RAW DATA ▸
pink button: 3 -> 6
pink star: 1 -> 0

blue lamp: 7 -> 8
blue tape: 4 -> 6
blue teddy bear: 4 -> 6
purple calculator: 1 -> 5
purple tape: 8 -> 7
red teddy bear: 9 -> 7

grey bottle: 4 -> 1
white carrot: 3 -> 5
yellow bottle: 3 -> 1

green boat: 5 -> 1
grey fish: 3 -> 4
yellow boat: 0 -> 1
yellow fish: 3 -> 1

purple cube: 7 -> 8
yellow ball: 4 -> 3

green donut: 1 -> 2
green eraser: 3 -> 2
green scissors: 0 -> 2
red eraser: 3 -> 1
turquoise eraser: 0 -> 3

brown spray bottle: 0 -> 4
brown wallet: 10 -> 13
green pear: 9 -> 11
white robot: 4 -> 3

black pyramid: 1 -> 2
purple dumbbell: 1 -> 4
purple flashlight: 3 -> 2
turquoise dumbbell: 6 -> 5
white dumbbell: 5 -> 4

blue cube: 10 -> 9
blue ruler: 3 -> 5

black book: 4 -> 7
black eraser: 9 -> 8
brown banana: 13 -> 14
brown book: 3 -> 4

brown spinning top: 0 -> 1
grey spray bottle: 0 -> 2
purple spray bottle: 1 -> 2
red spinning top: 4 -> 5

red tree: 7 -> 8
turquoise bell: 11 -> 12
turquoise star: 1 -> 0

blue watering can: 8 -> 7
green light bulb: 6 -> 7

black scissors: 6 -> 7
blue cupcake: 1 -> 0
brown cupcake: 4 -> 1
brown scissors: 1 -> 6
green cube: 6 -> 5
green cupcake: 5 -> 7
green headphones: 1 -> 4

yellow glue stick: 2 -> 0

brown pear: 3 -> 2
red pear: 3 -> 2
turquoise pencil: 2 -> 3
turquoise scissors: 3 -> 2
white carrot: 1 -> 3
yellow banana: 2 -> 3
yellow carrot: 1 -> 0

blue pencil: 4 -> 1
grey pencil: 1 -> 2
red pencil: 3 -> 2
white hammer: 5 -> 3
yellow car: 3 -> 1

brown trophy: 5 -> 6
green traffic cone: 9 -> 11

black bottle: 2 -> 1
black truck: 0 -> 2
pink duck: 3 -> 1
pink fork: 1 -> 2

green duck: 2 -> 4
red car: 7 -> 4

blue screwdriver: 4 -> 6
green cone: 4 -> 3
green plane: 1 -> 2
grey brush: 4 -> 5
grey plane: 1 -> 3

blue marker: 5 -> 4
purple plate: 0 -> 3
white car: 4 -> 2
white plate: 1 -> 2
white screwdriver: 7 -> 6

YOUR GOAL ▸ Only lines that include "brown" belong in the answer; return them from the entries above.

YOUR SOLUTION ▸
brown spray bottle: 0 -> 4
brown wallet: 10 -> 13
brown banana: 13 -> 14
brown book: 3 -> 4
brown spinning top: 0 -> 1
brown cupcake: 4 -> 1
brown scissors: 1 -> 6
brown pear: 3 -> 2
brown trophy: 5 -> 6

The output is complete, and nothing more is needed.